Your goal
Everything from the line containing "(274, 559) = (576, 400): pink" to the close of the listing below should be retyped exactly, and nothing before it.

Data extract
»»
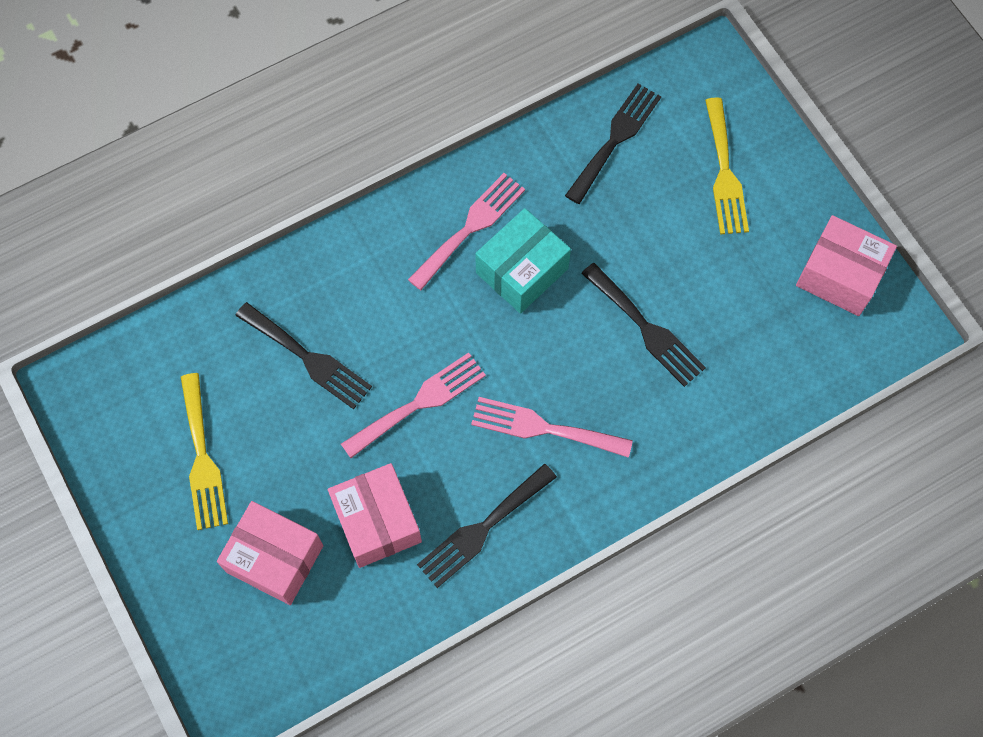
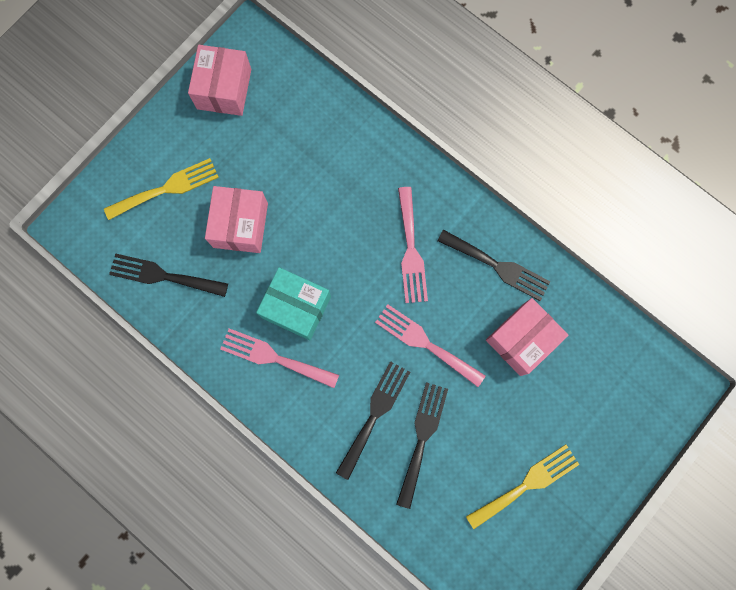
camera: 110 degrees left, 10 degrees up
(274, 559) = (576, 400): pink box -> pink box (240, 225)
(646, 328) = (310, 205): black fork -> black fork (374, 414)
««
Task answer
(274, 559) = (576, 400): pink box -> pink box (240, 225)
(646, 328) = (310, 205): black fork -> black fork (374, 414)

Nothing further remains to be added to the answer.